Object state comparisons
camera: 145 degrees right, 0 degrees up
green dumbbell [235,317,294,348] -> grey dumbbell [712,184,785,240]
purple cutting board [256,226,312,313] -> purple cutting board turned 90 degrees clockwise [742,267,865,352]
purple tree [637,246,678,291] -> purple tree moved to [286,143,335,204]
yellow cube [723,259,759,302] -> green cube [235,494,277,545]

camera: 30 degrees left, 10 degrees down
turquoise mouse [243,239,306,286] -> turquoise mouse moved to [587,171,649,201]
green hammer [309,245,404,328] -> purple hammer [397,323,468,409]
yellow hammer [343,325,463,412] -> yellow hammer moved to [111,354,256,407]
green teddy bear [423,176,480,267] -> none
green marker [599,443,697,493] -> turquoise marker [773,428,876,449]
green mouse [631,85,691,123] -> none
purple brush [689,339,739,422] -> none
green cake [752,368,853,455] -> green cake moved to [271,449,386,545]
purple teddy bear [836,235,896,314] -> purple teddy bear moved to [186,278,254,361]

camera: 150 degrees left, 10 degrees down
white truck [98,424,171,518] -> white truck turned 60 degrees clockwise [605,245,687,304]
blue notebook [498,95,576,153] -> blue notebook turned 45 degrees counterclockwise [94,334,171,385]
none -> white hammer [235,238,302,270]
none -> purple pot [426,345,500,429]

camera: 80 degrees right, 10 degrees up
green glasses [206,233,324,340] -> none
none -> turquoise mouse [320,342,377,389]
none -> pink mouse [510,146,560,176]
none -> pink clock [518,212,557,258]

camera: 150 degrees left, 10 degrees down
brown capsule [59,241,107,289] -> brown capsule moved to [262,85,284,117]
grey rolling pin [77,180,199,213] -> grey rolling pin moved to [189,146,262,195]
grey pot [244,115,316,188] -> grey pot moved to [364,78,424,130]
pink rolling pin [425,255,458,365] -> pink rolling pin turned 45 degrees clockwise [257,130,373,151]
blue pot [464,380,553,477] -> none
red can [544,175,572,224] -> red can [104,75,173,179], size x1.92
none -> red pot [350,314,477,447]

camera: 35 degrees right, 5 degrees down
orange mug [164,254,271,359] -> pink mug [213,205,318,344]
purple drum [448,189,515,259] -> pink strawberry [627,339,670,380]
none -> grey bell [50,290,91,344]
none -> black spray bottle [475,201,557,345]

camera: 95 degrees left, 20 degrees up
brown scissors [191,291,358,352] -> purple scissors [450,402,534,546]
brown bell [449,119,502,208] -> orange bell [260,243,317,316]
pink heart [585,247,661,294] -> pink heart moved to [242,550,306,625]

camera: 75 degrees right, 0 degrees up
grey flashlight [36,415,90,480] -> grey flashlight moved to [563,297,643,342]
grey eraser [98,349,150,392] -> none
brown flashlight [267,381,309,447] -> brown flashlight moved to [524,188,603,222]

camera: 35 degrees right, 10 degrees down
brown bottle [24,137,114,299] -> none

- Task -
The required answer is the run of lines above, starting at the line with "purple brush [689,339,739,422] -> none" and ending at the line with "camera: 75 degrees right, 0 degrees up", reproduced exactly with both ends.

- The answer -
purple brush [689,339,739,422] -> none
green cake [752,368,853,455] -> green cake moved to [271,449,386,545]
purple teddy bear [836,235,896,314] -> purple teddy bear moved to [186,278,254,361]

camera: 150 degrees left, 10 degrees down
white truck [98,424,171,518] -> white truck turned 60 degrees clockwise [605,245,687,304]
blue notebook [498,95,576,153] -> blue notebook turned 45 degrees counterclockwise [94,334,171,385]
none -> white hammer [235,238,302,270]
none -> purple pot [426,345,500,429]

camera: 80 degrees right, 10 degrees up
green glasses [206,233,324,340] -> none
none -> turquoise mouse [320,342,377,389]
none -> pink mouse [510,146,560,176]
none -> pink clock [518,212,557,258]

camera: 150 degrees left, 10 degrees down
brown capsule [59,241,107,289] -> brown capsule moved to [262,85,284,117]
grey rolling pin [77,180,199,213] -> grey rolling pin moved to [189,146,262,195]
grey pot [244,115,316,188] -> grey pot moved to [364,78,424,130]
pink rolling pin [425,255,458,365] -> pink rolling pin turned 45 degrees clockwise [257,130,373,151]
blue pot [464,380,553,477] -> none
red can [544,175,572,224] -> red can [104,75,173,179], size x1.92
none -> red pot [350,314,477,447]

camera: 35 degrees right, 5 degrees down
orange mug [164,254,271,359] -> pink mug [213,205,318,344]
purple drum [448,189,515,259] -> pink strawberry [627,339,670,380]
none -> grey bell [50,290,91,344]
none -> black spray bottle [475,201,557,345]

camera: 95 degrees left, 20 degrees up
brown scissors [191,291,358,352] -> purple scissors [450,402,534,546]
brown bell [449,119,502,208] -> orange bell [260,243,317,316]
pink heart [585,247,661,294] -> pink heart moved to [242,550,306,625]

camera: 75 degrees right, 0 degrees up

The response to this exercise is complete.